Exercise goal: Transcribe, verbatim, every line from the start of the entries through the line that contains "C203: 22nF (3V3, AGND) -> 68nF (3V3, AGND)"; include both boundary lines and omit all others.

BEGIN

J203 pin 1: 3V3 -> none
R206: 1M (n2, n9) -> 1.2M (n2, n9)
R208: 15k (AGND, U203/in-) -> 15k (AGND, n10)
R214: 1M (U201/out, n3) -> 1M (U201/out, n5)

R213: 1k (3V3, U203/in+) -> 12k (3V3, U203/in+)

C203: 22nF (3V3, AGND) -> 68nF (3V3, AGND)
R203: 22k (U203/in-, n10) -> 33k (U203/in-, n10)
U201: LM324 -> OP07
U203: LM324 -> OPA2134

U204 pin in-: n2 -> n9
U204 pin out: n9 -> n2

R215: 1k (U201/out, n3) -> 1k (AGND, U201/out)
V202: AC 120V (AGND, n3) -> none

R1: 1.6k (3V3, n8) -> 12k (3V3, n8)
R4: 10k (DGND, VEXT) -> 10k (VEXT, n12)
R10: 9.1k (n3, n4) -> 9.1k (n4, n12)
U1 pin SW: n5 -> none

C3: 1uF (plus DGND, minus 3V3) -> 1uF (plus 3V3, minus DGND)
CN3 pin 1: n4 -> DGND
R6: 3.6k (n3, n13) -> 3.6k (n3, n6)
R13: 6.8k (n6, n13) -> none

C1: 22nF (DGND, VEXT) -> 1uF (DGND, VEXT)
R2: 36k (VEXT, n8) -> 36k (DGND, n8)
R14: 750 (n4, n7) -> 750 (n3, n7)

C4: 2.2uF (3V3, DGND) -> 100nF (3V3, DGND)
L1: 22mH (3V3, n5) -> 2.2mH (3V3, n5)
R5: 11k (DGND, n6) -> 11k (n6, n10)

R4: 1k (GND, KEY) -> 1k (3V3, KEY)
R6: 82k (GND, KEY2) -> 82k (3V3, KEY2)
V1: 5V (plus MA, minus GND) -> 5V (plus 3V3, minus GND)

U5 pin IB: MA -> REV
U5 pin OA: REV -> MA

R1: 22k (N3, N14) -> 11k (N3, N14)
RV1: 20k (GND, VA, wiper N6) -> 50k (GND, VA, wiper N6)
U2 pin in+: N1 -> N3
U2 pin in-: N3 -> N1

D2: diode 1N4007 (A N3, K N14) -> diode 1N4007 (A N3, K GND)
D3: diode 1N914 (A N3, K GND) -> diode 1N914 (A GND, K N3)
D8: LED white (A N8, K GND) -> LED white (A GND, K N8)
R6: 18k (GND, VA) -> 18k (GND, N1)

END

Solution to this task:
J203 pin 1: 3V3 -> none
R206: 1M (n2, n9) -> 1.2M (n2, n9)
R208: 15k (AGND, U203/in-) -> 15k (AGND, n10)
R214: 1M (U201/out, n3) -> 1M (U201/out, n5)

R213: 1k (3V3, U203/in+) -> 12k (3V3, U203/in+)

C203: 22nF (3V3, AGND) -> 68nF (3V3, AGND)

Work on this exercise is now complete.